*** Opening of DATA ***

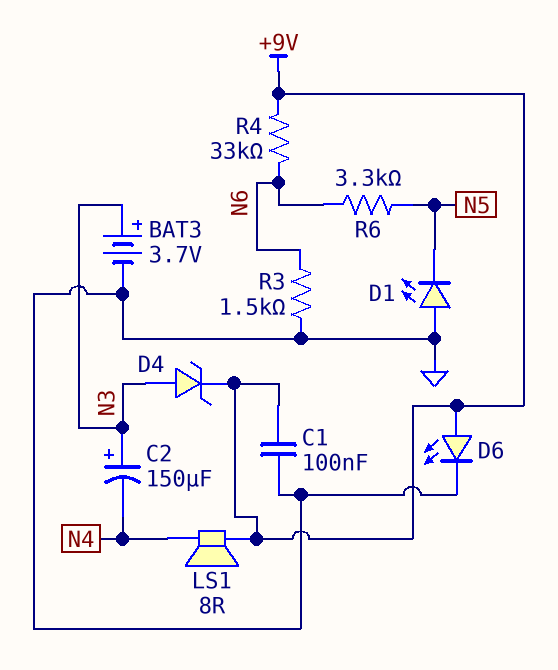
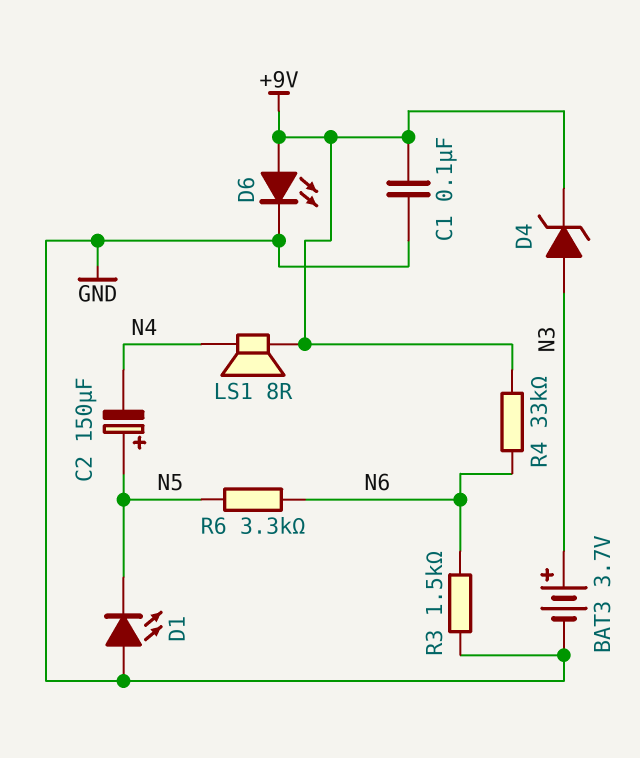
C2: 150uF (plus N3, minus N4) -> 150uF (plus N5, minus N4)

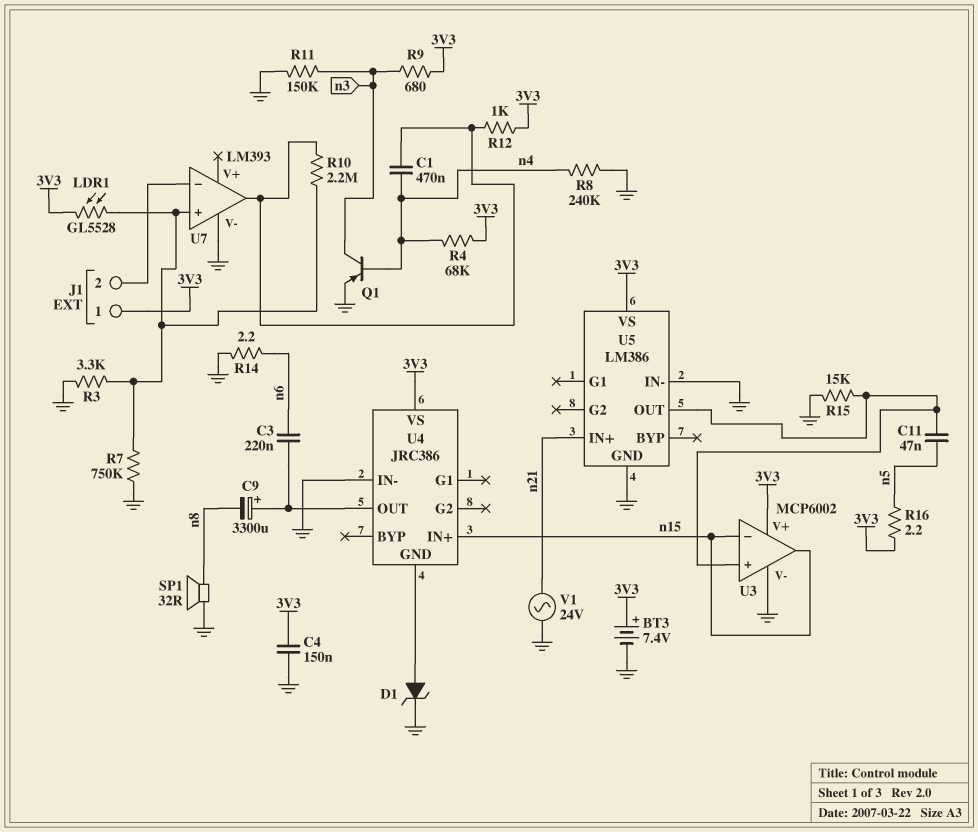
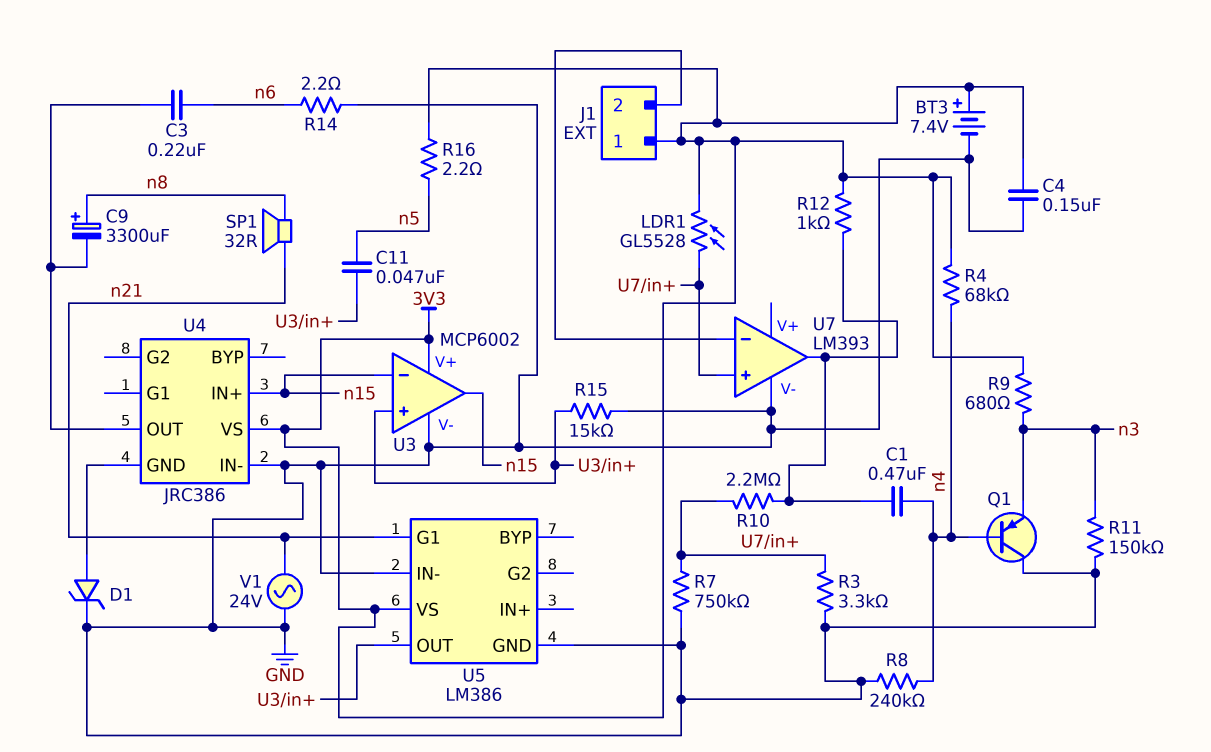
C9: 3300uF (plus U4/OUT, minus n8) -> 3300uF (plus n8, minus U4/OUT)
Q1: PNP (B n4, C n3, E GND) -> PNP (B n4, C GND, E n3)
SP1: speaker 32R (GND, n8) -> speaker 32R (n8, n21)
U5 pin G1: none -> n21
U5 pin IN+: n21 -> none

*** Close of DATA ***
*** Opening of DATA ***

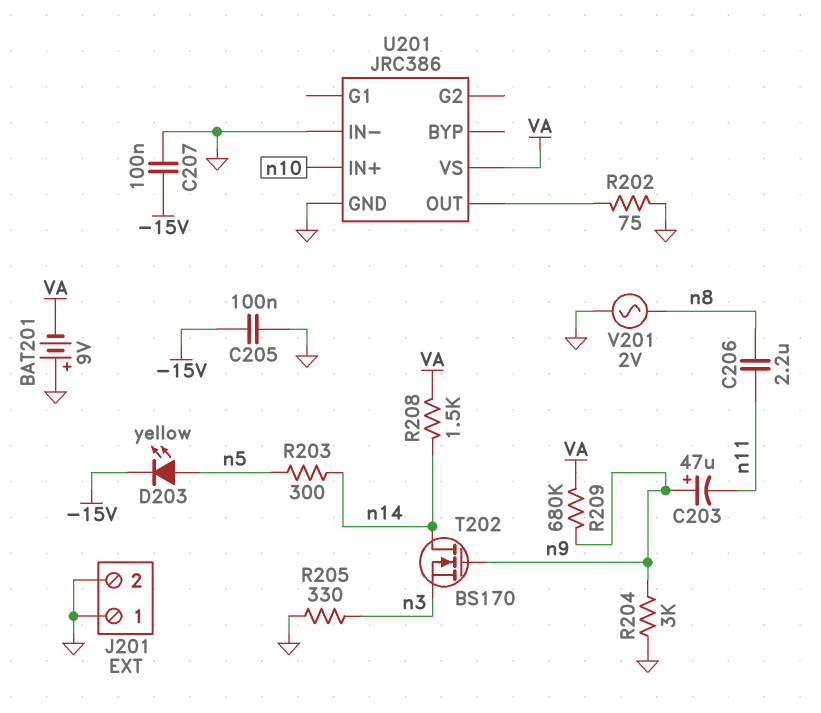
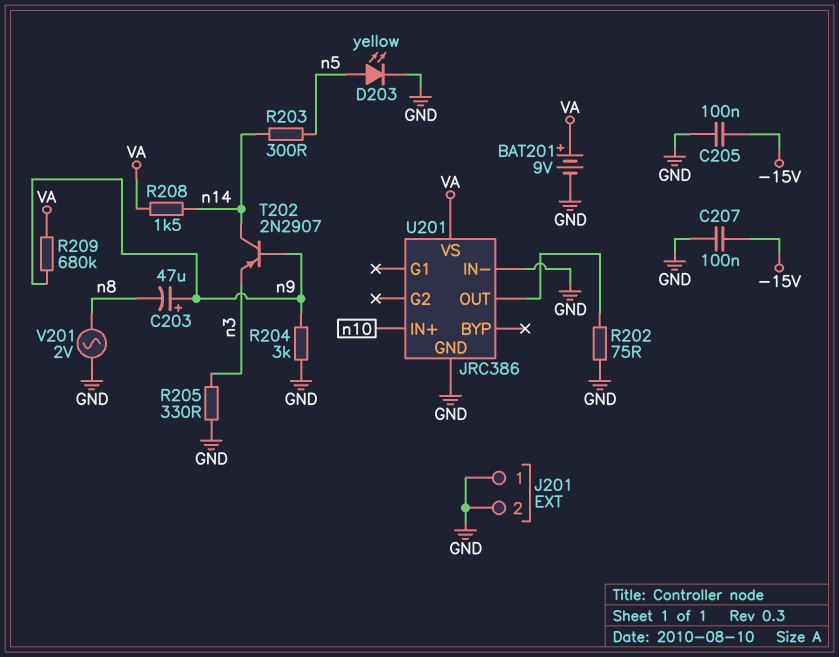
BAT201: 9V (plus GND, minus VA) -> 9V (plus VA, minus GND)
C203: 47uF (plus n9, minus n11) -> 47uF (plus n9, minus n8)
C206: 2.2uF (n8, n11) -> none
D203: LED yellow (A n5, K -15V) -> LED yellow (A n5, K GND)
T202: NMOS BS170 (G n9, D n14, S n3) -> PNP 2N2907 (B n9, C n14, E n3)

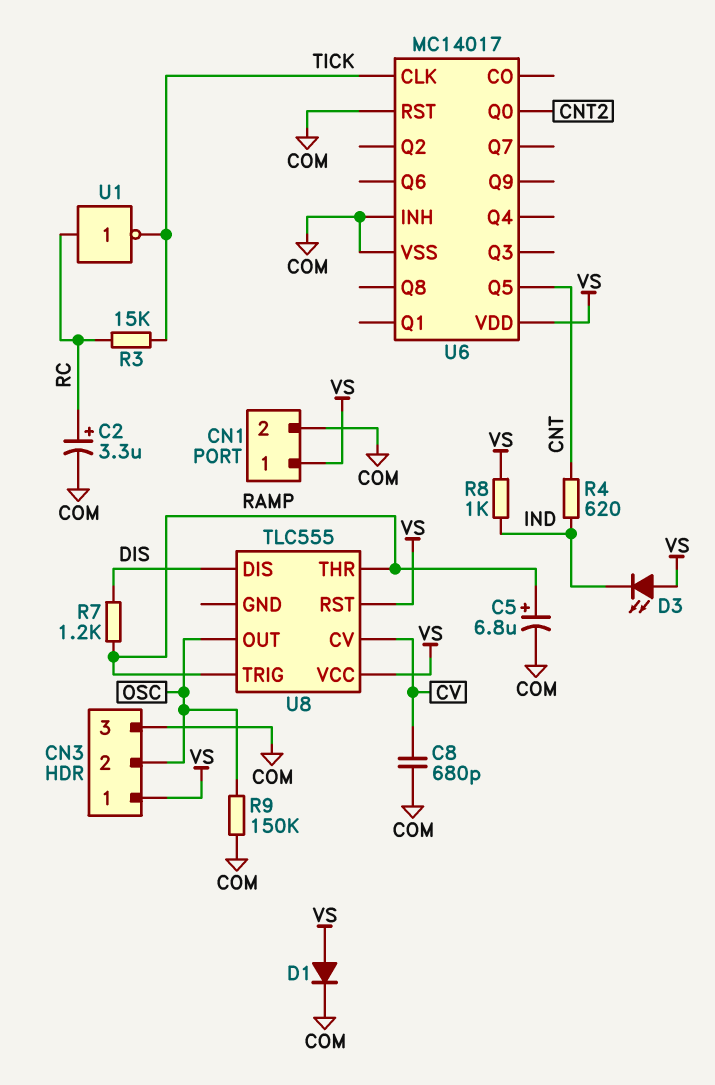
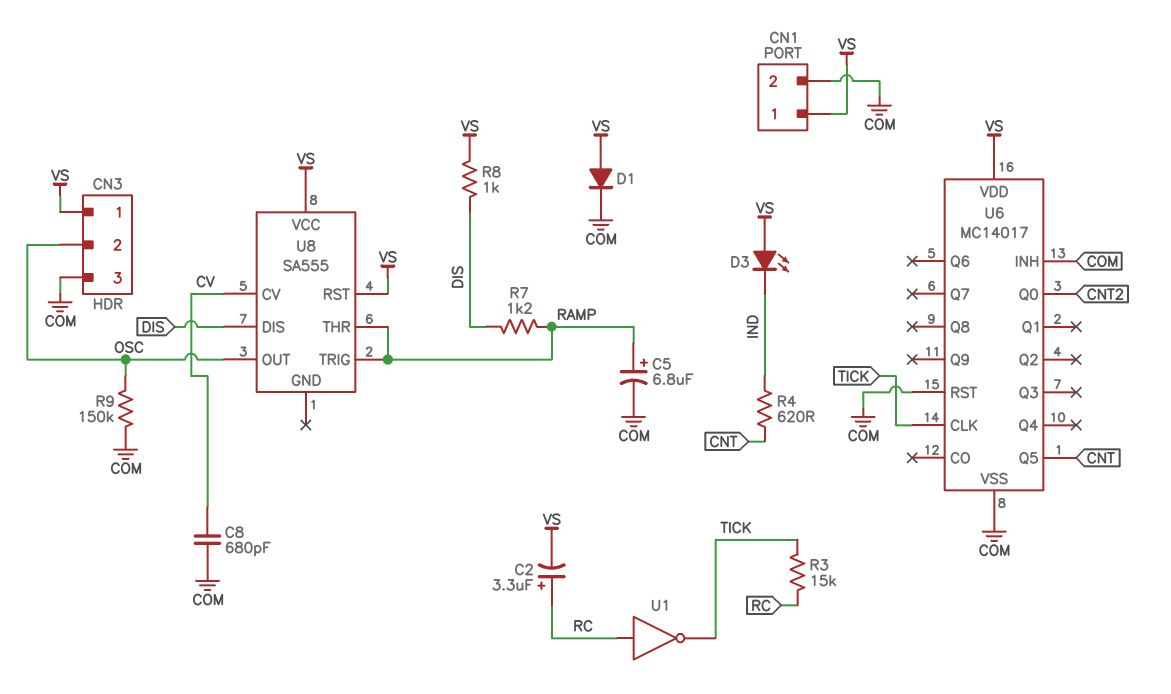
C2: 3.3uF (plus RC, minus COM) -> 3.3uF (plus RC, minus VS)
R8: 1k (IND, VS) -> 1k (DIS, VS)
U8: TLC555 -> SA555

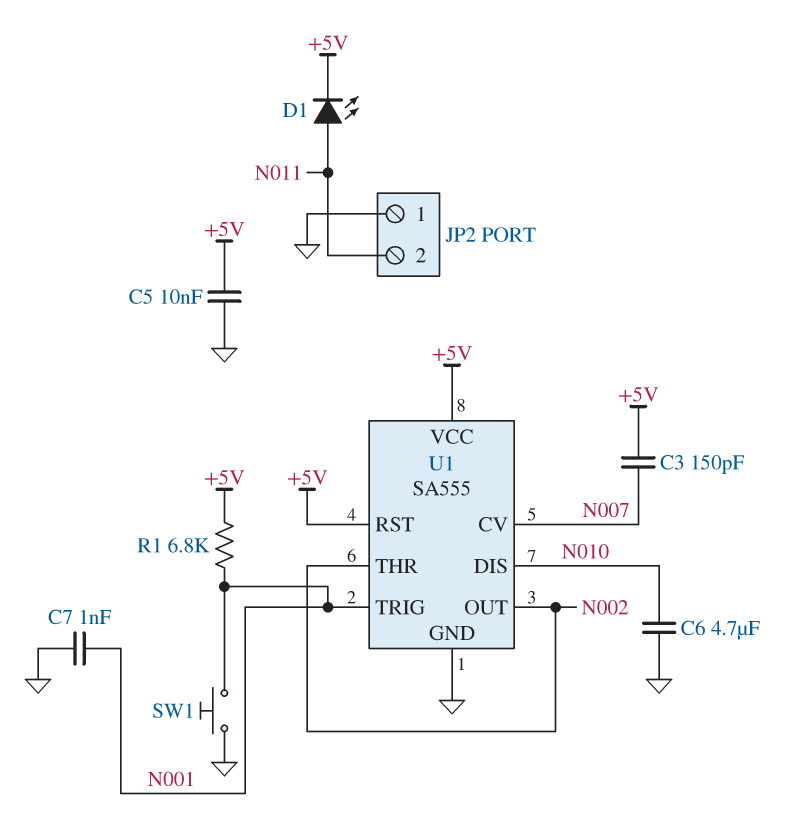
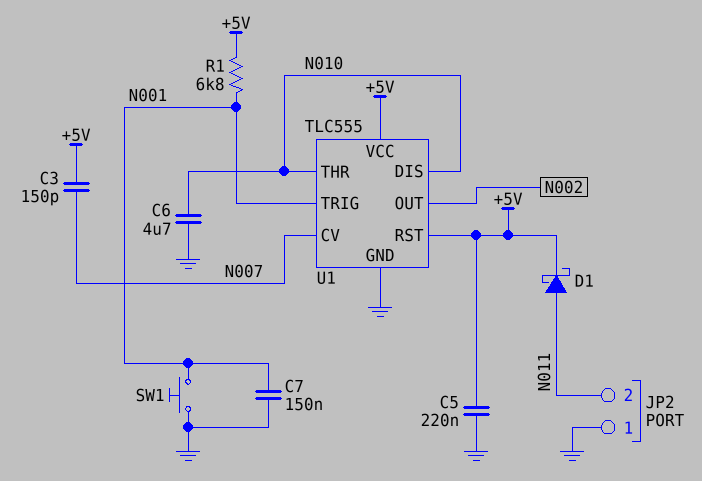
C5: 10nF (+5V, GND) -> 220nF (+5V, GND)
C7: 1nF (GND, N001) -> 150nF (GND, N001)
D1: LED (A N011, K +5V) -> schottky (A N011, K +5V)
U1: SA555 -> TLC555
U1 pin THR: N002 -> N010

*** Close of DATA ***
*** Opening of DATA ***

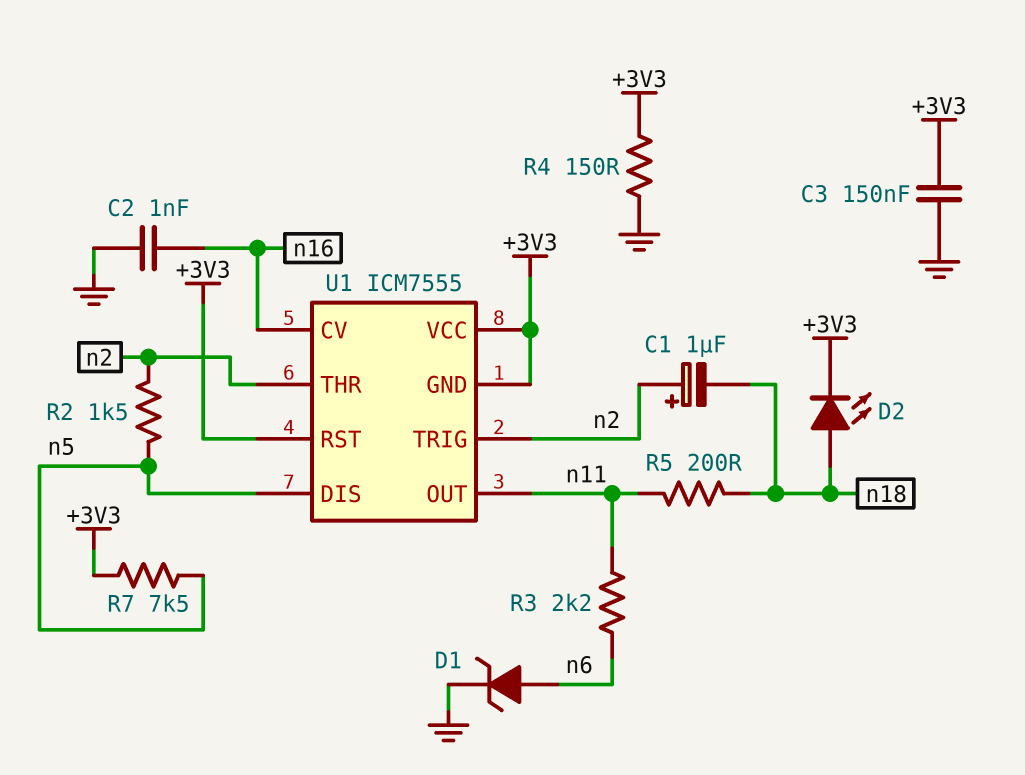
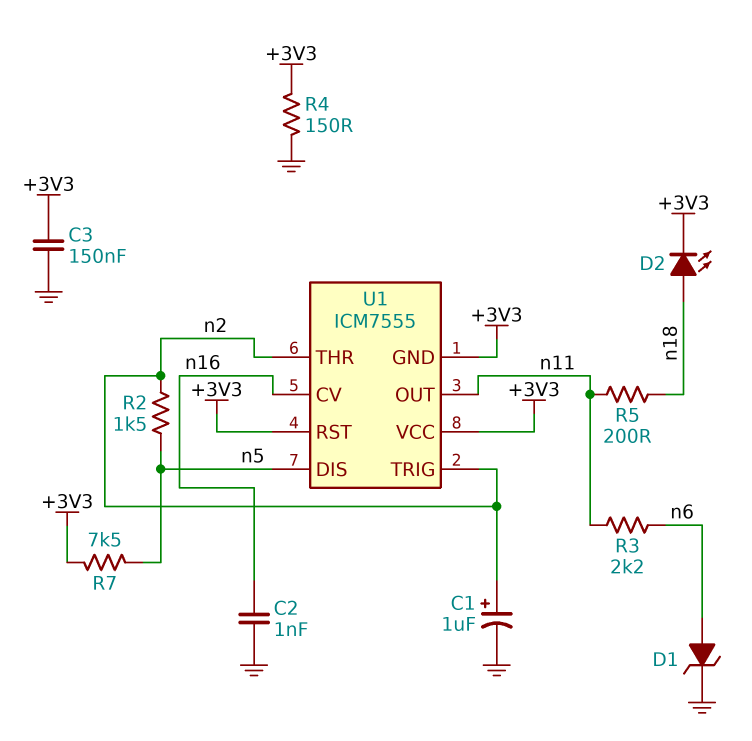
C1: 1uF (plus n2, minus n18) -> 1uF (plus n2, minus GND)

*** Close of DATA ***

Please copy out from the data above, without any picture, exactly the lines running from the one that holds "C2: 150uF (plus" through the one that holds "U5 pin IN+: n21 -> none", and nothing beyond them.

C2: 150uF (plus N3, minus N4) -> 150uF (plus N5, minus N4)

C9: 3300uF (plus U4/OUT, minus n8) -> 3300uF (plus n8, minus U4/OUT)
Q1: PNP (B n4, C n3, E GND) -> PNP (B n4, C GND, E n3)
SP1: speaker 32R (GND, n8) -> speaker 32R (n8, n21)
U5 pin G1: none -> n21
U5 pin IN+: n21 -> none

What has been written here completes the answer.